## WHAT THE TASK REQUIRES
Span requested from the data below: the line with "violet fir tree 265" through the line with "rose-pink shirt button", both included. Give only these lines again, exactly, and leave every picture out.

## SUPPLIED MATERIAL

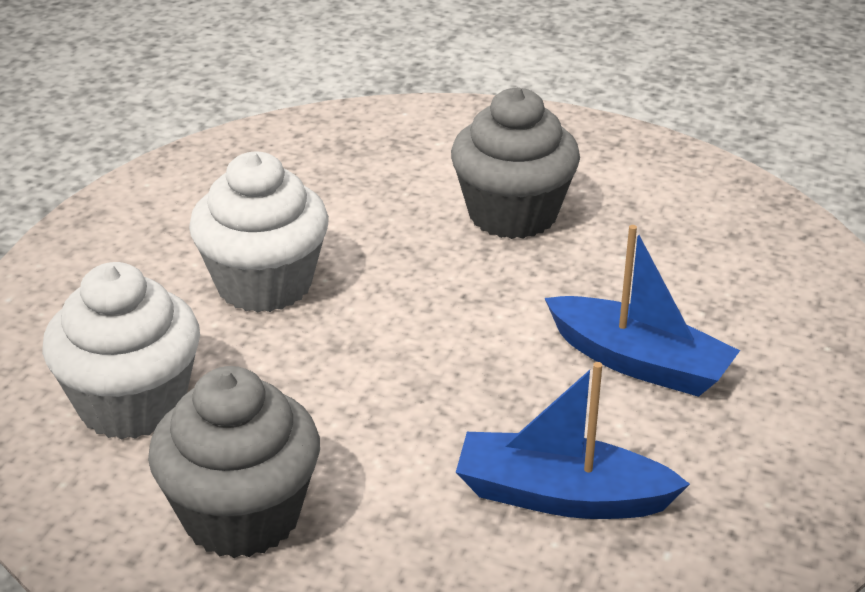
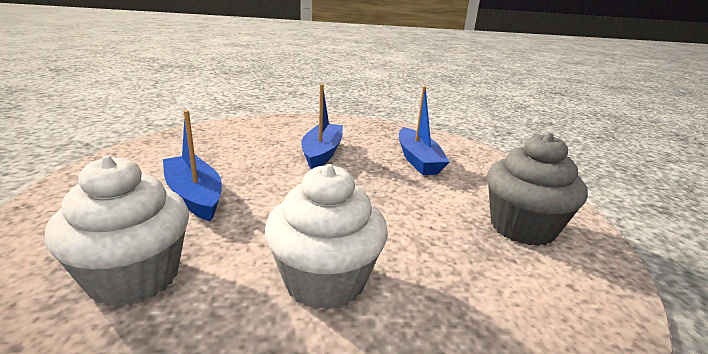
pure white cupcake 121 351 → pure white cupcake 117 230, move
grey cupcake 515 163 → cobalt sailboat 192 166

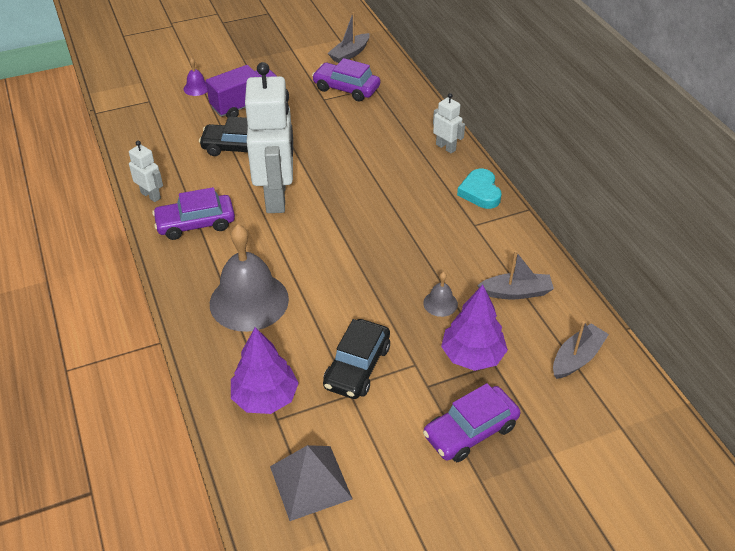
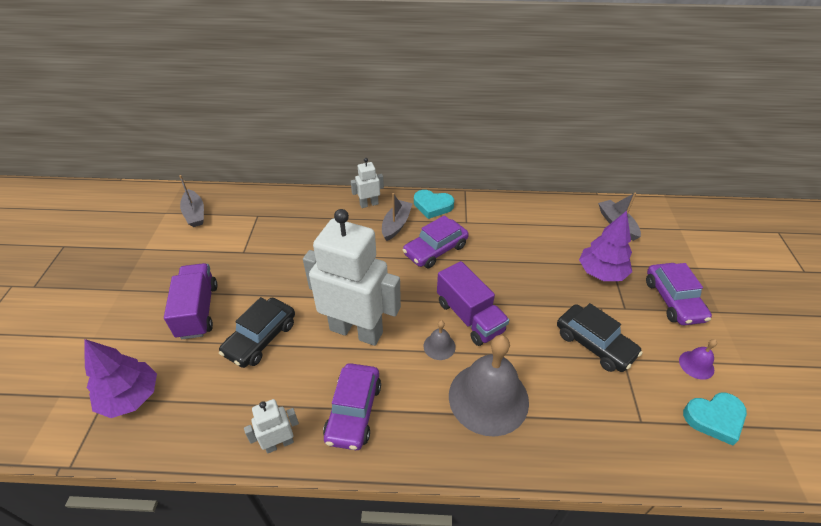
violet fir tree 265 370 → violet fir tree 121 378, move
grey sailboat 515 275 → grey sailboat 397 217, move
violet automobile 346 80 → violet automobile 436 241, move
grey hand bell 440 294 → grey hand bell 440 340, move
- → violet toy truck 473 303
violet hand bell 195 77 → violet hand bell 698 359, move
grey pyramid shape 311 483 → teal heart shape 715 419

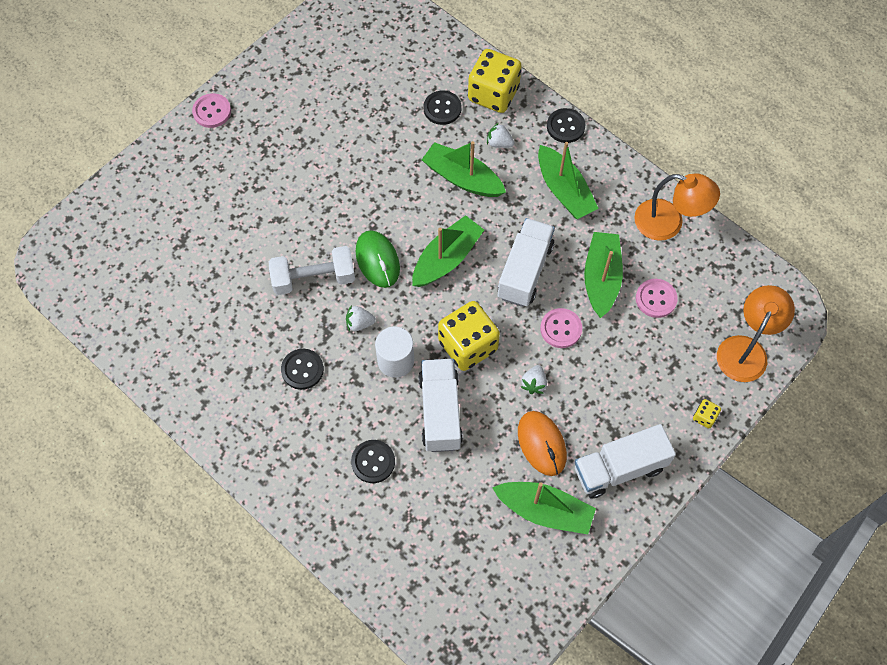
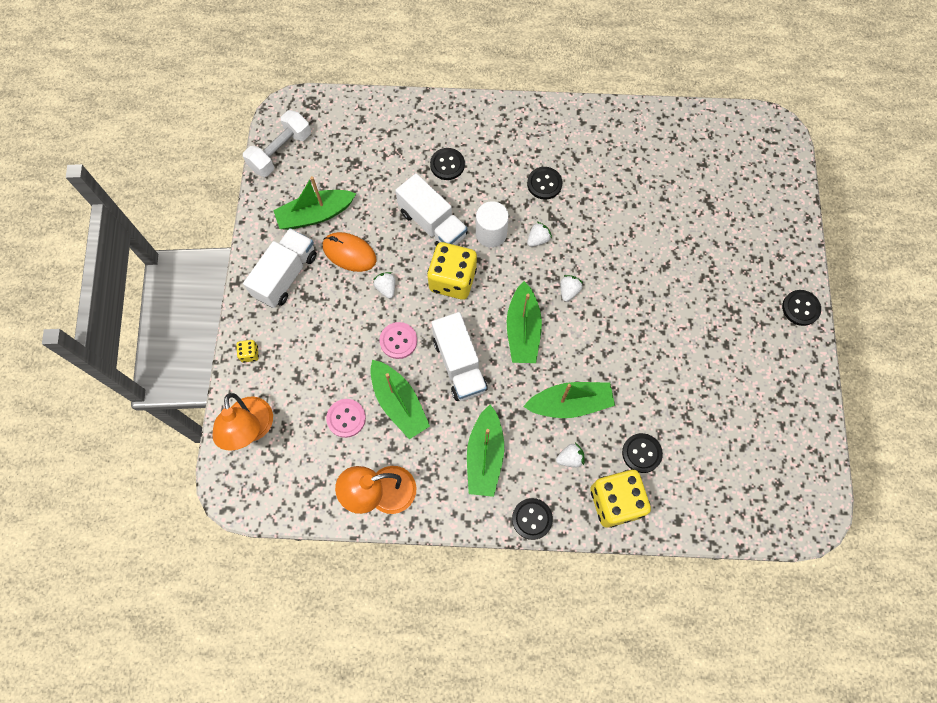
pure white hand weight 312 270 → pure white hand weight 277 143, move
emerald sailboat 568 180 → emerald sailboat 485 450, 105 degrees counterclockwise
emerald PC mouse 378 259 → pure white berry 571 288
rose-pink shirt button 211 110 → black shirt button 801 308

...

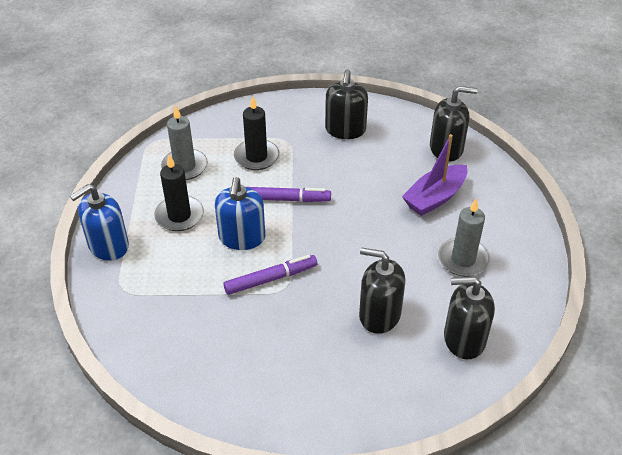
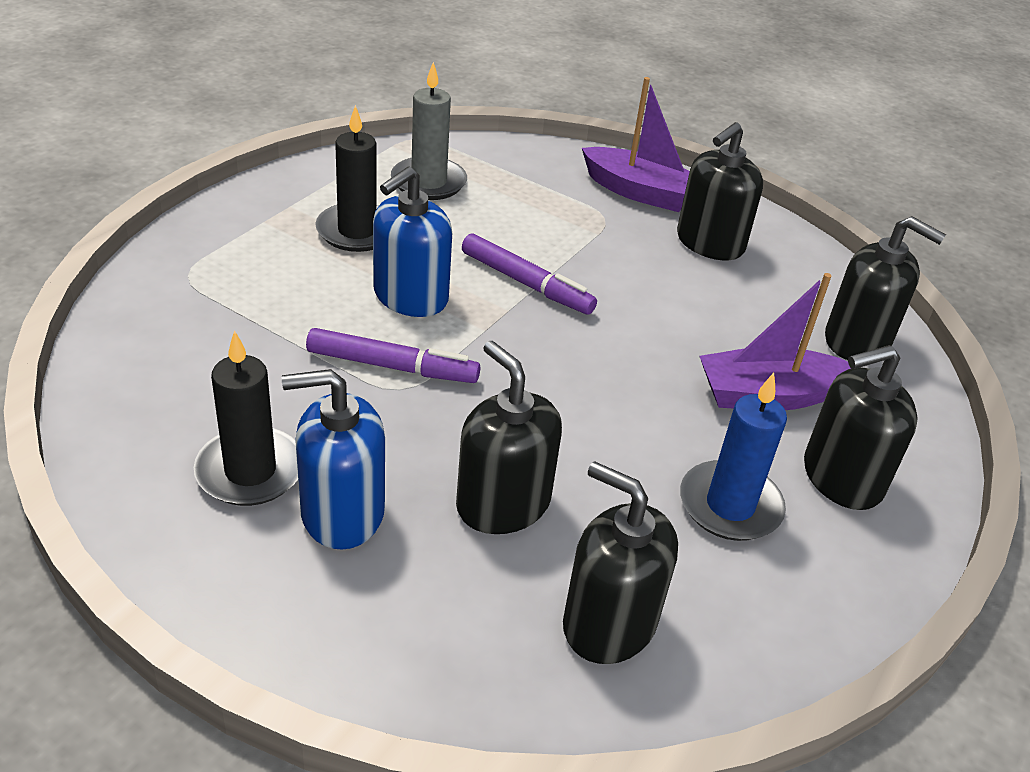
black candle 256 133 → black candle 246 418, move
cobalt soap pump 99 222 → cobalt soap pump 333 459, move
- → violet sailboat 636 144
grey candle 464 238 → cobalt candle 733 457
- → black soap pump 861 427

--

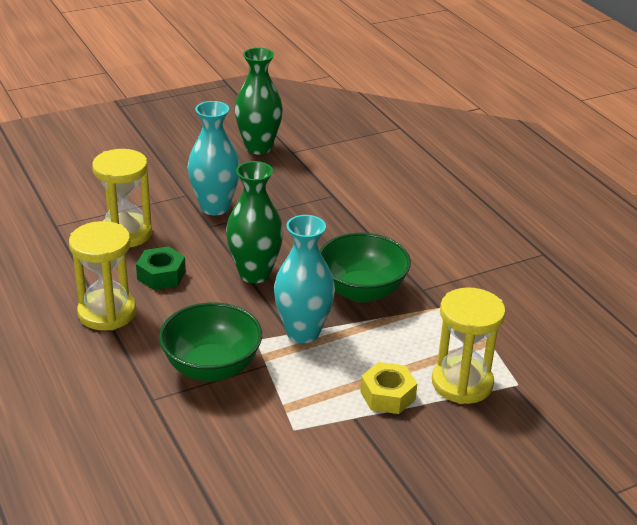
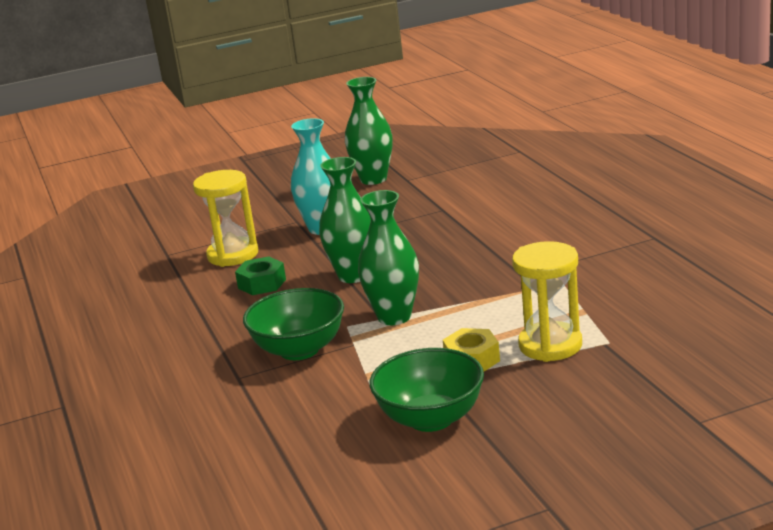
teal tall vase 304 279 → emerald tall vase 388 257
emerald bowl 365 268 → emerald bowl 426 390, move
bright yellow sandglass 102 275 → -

## PROBLEM SOLUTION
violet fir tree 265 370 → violet fir tree 121 378, move
grey sailboat 515 275 → grey sailboat 397 217, move
violet automobile 346 80 → violet automobile 436 241, move
grey hand bell 440 294 → grey hand bell 440 340, move
- → violet toy truck 473 303
violet hand bell 195 77 → violet hand bell 698 359, move
grey pyramid shape 311 483 → teal heart shape 715 419

pure white hand weight 312 270 → pure white hand weight 277 143, move
emerald sailboat 568 180 → emerald sailboat 485 450, 105 degrees counterclockwise
emerald PC mouse 378 259 → pure white berry 571 288
rose-pink shirt button 211 110 → black shirt button 801 308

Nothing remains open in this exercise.